▶ [Spatial reasoning data]
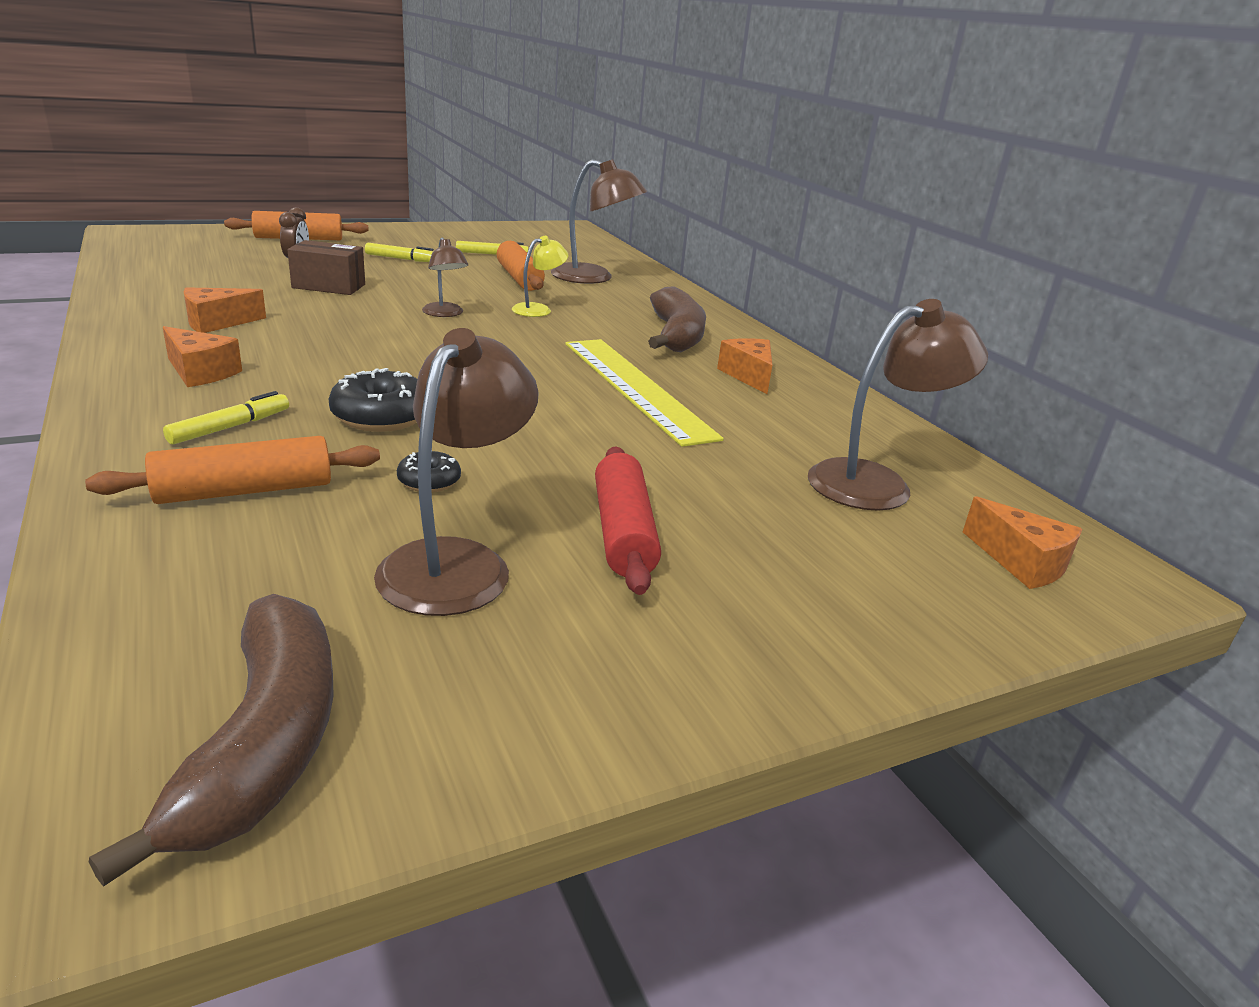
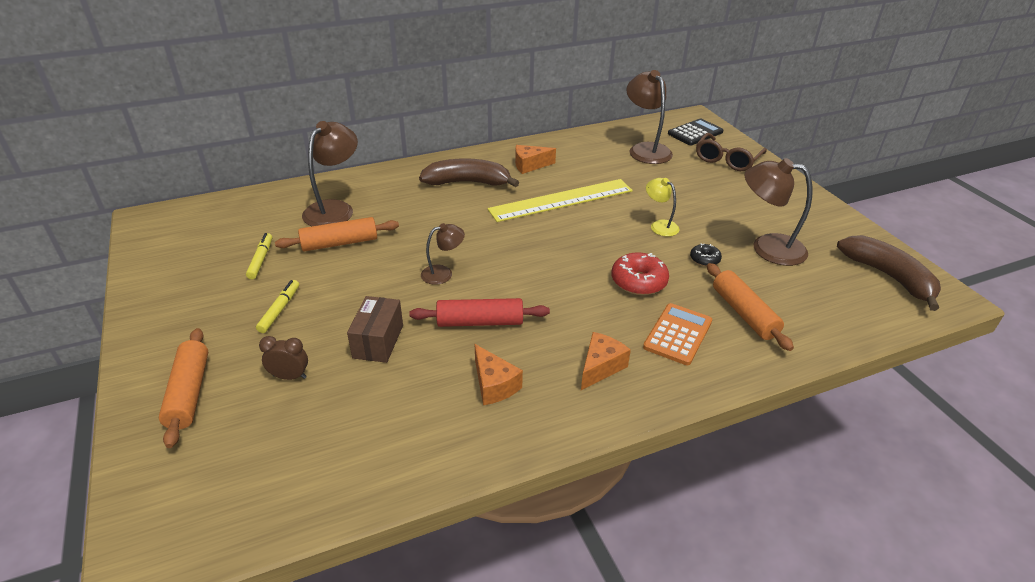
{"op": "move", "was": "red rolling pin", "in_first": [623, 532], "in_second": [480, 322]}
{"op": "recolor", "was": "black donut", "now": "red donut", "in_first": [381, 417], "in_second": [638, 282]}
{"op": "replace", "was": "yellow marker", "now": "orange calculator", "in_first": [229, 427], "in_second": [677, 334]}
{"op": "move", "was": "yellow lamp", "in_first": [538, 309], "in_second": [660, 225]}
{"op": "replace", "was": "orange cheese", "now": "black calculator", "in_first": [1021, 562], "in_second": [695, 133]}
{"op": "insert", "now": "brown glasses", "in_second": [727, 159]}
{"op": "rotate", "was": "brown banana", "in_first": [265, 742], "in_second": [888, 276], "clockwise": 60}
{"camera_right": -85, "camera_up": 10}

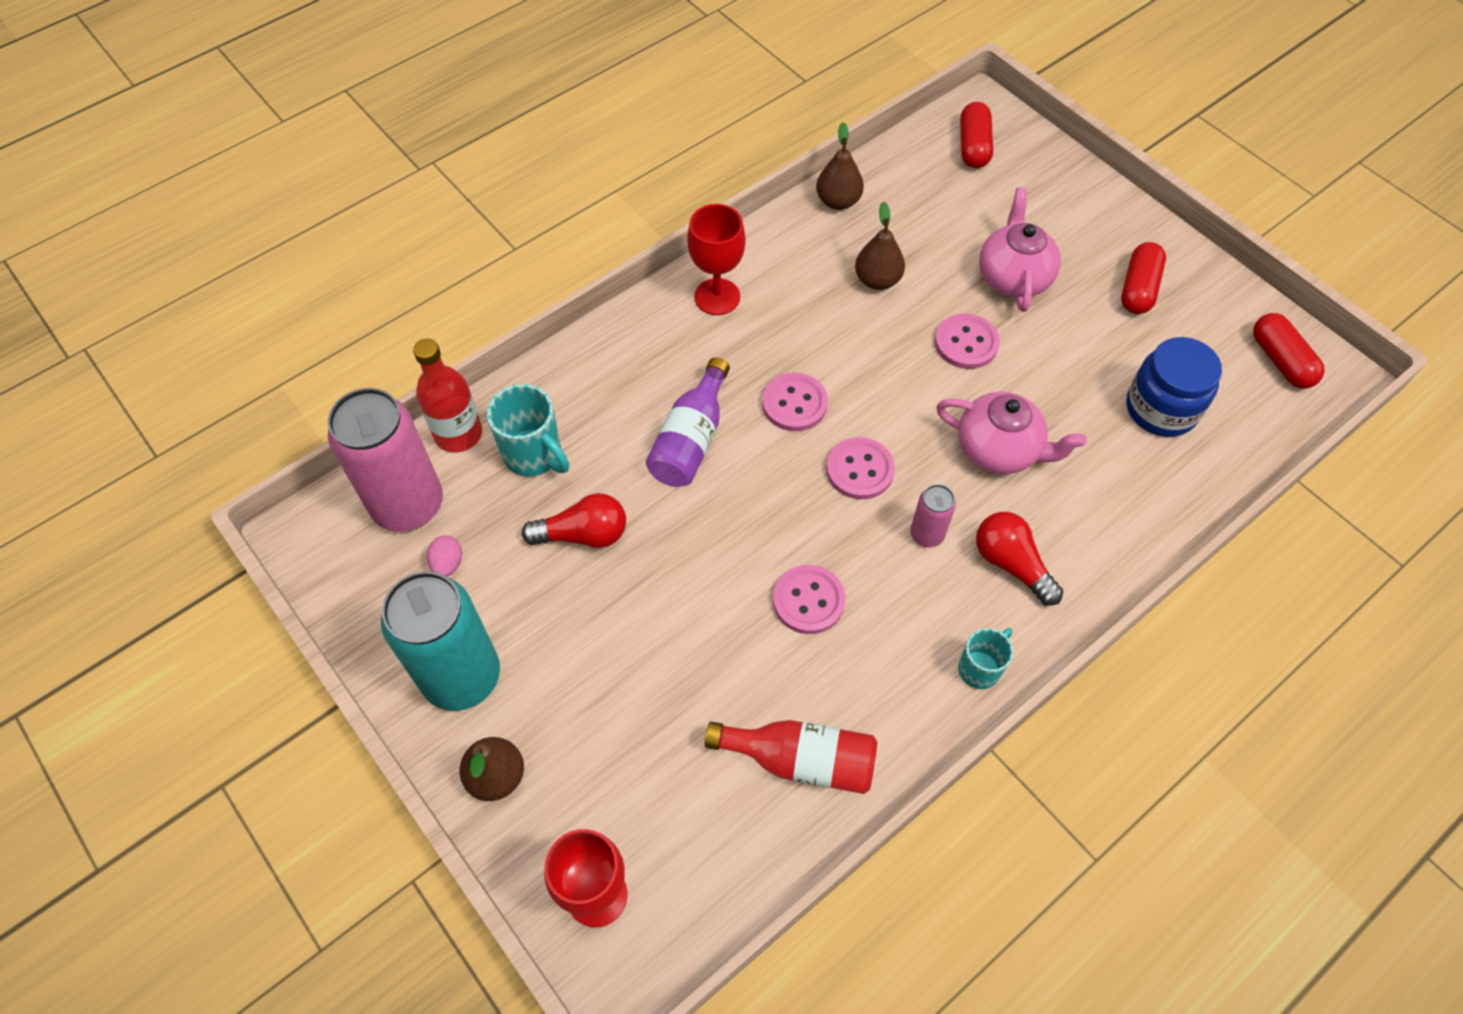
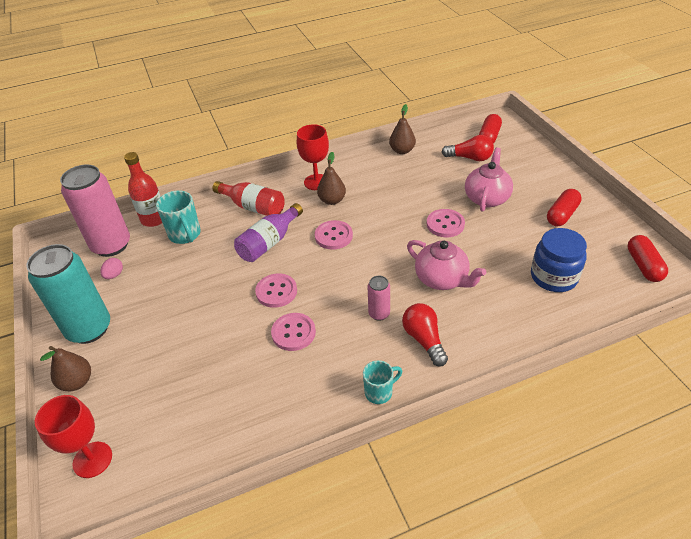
{"op": "move", "was": "red bottle", "in_first": [801, 760], "in_second": [253, 207]}
{"op": "move", "was": "pink button", "in_first": [860, 470], "in_second": [276, 291]}
{"op": "move", "was": "brown pear", "in_first": [877, 280], "in_second": [332, 200]}
{"op": "move", "was": "red light bulb", "in_first": [583, 534], "in_second": [470, 158]}
{"camera_right": 20, "camera_up": -15}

▶ [EXERCISE DESCRIPTION] Output each entry verbatim; none of the pictures should be included.

▶ [SOLUTION BELOW]
{"op": "move", "was": "red rolling pin", "in_first": [623, 532], "in_second": [480, 322]}
{"op": "recolor", "was": "black donut", "now": "red donut", "in_first": [381, 417], "in_second": [638, 282]}
{"op": "replace", "was": "yellow marker", "now": "orange calculator", "in_first": [229, 427], "in_second": [677, 334]}
{"op": "move", "was": "yellow lamp", "in_first": [538, 309], "in_second": [660, 225]}
{"op": "replace", "was": "orange cheese", "now": "black calculator", "in_first": [1021, 562], "in_second": [695, 133]}
{"op": "insert", "now": "brown glasses", "in_second": [727, 159]}
{"op": "rotate", "was": "brown banana", "in_first": [265, 742], "in_second": [888, 276], "clockwise": 60}
{"camera_right": -85, "camera_up": 10}

{"op": "move", "was": "red bottle", "in_first": [801, 760], "in_second": [253, 207]}
{"op": "move", "was": "pink button", "in_first": [860, 470], "in_second": [276, 291]}
{"op": "move", "was": "brown pear", "in_first": [877, 280], "in_second": [332, 200]}
{"op": "move", "was": "red light bulb", "in_first": [583, 534], "in_second": [470, 158]}
{"camera_right": 20, "camera_up": -15}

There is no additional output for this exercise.